» **About this exercise**
Drop every picture, then print the rest of the listing exactly as given.

» **Dataset section**

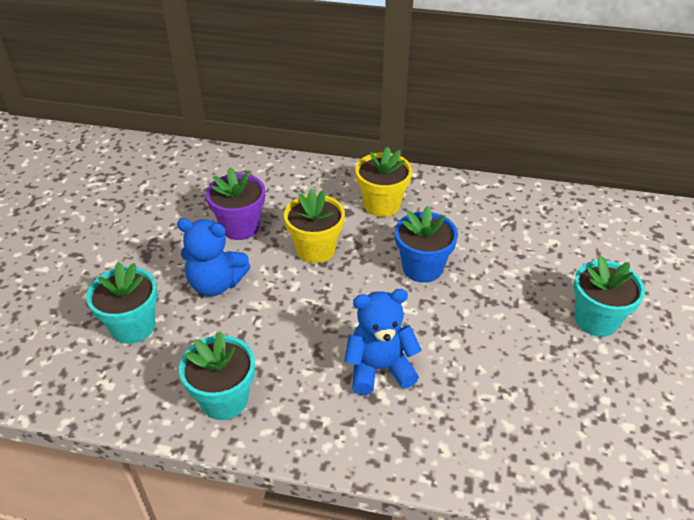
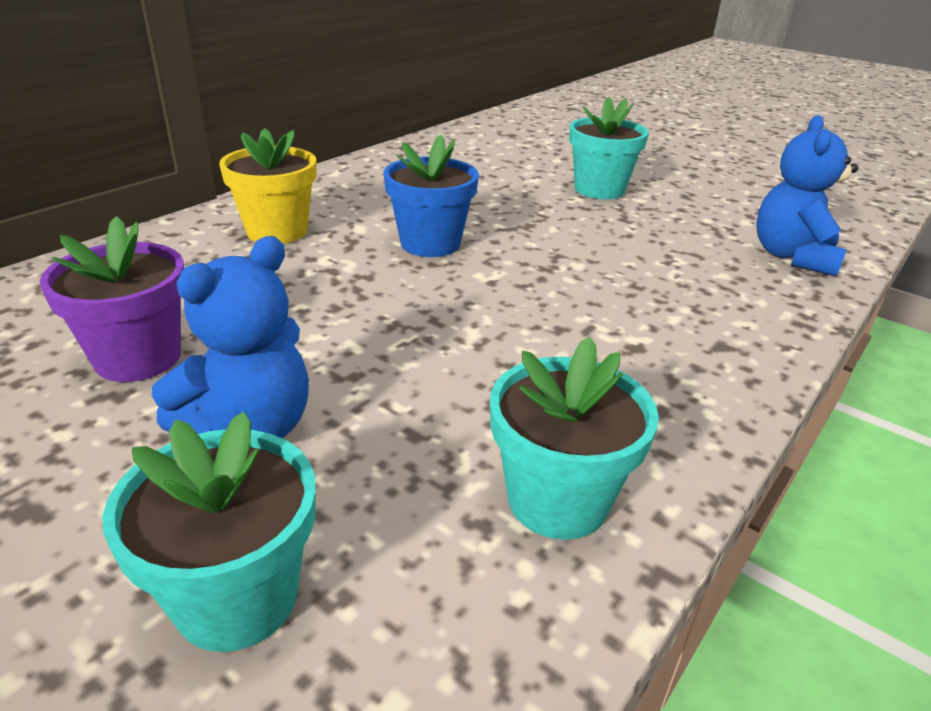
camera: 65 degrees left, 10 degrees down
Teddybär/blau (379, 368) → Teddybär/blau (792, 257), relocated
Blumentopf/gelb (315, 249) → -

» **Exercise result**
camera: 65 degrees left, 10 degrees down
Teddybär/blau (379, 368) → Teddybär/blau (792, 257), relocated
Blumentopf/gelb (315, 249) → -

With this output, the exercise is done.